[Source material — start]
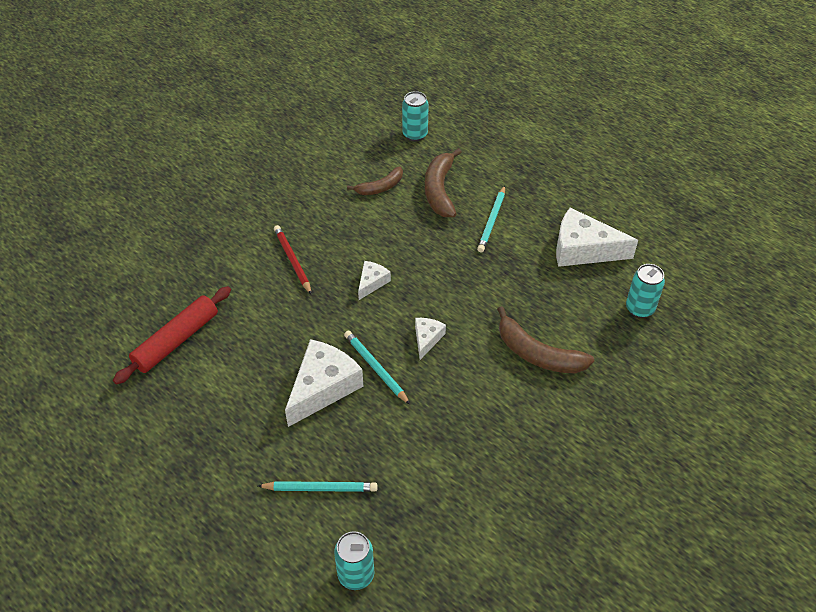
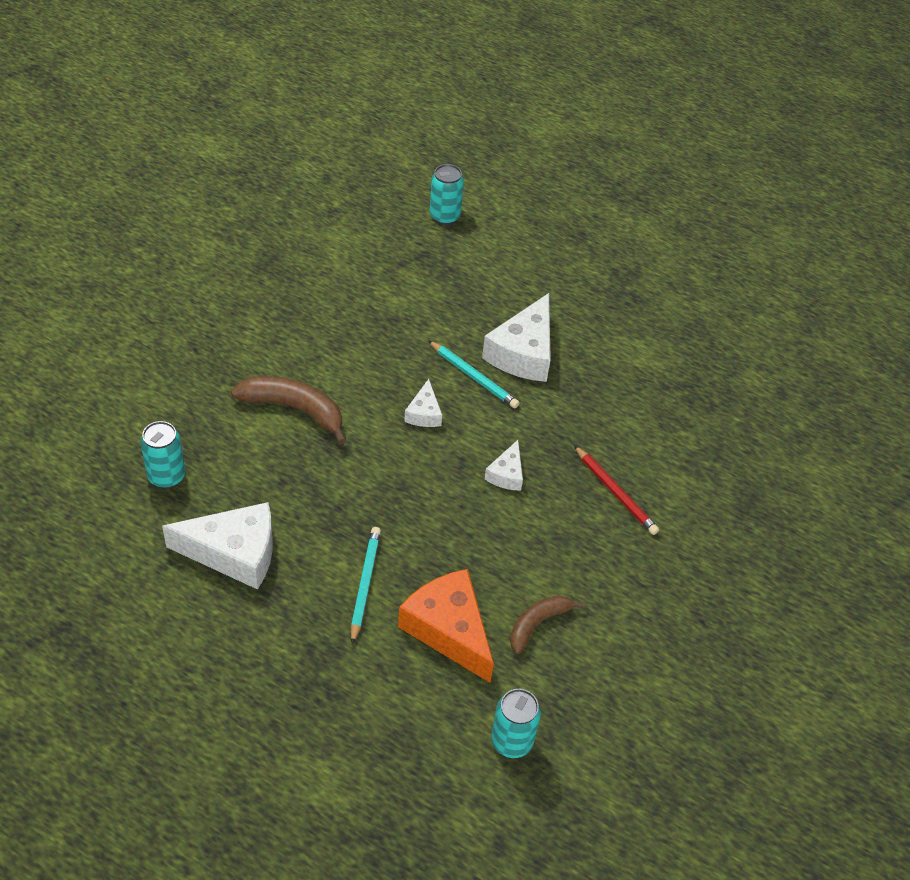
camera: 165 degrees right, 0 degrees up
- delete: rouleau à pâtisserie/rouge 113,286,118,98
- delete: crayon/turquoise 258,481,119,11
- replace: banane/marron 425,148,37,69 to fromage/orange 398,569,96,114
[Source material — finish]
▶ _Description of the task_: Which lines above hold the string "delete"? Copy every one of them.

▶ _Written answer_:
- delete: rouleau à pâtisserie/rouge 113,286,118,98
- delete: crayon/turquoise 258,481,119,11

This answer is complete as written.